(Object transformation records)
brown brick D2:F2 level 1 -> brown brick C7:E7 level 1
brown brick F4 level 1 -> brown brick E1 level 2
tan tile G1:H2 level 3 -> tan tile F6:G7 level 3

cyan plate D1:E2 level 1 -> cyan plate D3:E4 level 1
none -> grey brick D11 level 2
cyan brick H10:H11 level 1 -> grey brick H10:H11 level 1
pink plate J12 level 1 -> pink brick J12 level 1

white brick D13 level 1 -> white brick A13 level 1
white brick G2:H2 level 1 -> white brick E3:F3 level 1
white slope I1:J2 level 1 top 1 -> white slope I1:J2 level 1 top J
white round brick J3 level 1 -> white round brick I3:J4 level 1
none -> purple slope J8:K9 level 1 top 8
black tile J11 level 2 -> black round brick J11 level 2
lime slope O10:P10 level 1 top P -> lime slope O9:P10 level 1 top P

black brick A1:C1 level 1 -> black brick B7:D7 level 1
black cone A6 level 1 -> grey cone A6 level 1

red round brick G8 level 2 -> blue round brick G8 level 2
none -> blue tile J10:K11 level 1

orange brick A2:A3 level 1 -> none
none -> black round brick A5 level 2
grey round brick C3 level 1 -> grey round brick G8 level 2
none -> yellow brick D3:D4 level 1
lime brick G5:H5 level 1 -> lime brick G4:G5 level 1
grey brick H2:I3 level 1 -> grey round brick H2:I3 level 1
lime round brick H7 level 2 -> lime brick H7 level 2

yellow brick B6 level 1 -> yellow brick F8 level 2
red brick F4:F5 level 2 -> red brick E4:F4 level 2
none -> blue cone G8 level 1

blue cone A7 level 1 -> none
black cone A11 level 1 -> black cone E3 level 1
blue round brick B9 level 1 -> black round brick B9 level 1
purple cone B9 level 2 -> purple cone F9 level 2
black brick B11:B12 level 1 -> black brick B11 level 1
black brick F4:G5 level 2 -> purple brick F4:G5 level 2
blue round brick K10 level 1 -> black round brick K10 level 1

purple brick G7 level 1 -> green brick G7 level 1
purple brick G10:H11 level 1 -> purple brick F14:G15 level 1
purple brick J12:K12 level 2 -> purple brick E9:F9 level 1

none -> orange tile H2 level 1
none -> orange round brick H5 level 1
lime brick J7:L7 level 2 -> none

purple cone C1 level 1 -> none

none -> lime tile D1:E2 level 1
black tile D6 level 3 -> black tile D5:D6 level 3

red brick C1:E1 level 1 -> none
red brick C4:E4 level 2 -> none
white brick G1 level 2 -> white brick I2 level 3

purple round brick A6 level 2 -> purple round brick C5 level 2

* _TASK BRIEF_
Only the line containing "none -> yellow brick D3:D4 level 1" and the lines after it, through the end of the data, should be copied, exactly as they are.

* _RESULT FOR THIS EXERCISE_
none -> yellow brick D3:D4 level 1
lime brick G5:H5 level 1 -> lime brick G4:G5 level 1
grey brick H2:I3 level 1 -> grey round brick H2:I3 level 1
lime round brick H7 level 2 -> lime brick H7 level 2

yellow brick B6 level 1 -> yellow brick F8 level 2
red brick F4:F5 level 2 -> red brick E4:F4 level 2
none -> blue cone G8 level 1

blue cone A7 level 1 -> none
black cone A11 level 1 -> black cone E3 level 1
blue round brick B9 level 1 -> black round brick B9 level 1
purple cone B9 level 2 -> purple cone F9 level 2
black brick B11:B12 level 1 -> black brick B11 level 1
black brick F4:G5 level 2 -> purple brick F4:G5 level 2
blue round brick K10 level 1 -> black round brick K10 level 1

purple brick G7 level 1 -> green brick G7 level 1
purple brick G10:H11 level 1 -> purple brick F14:G15 level 1
purple brick J12:K12 level 2 -> purple brick E9:F9 level 1

none -> orange tile H2 level 1
none -> orange round brick H5 level 1
lime brick J7:L7 level 2 -> none

purple cone C1 level 1 -> none

none -> lime tile D1:E2 level 1
black tile D6 level 3 -> black tile D5:D6 level 3

red brick C1:E1 level 1 -> none
red brick C4:E4 level 2 -> none
white brick G1 level 2 -> white brick I2 level 3

purple round brick A6 level 2 -> purple round brick C5 level 2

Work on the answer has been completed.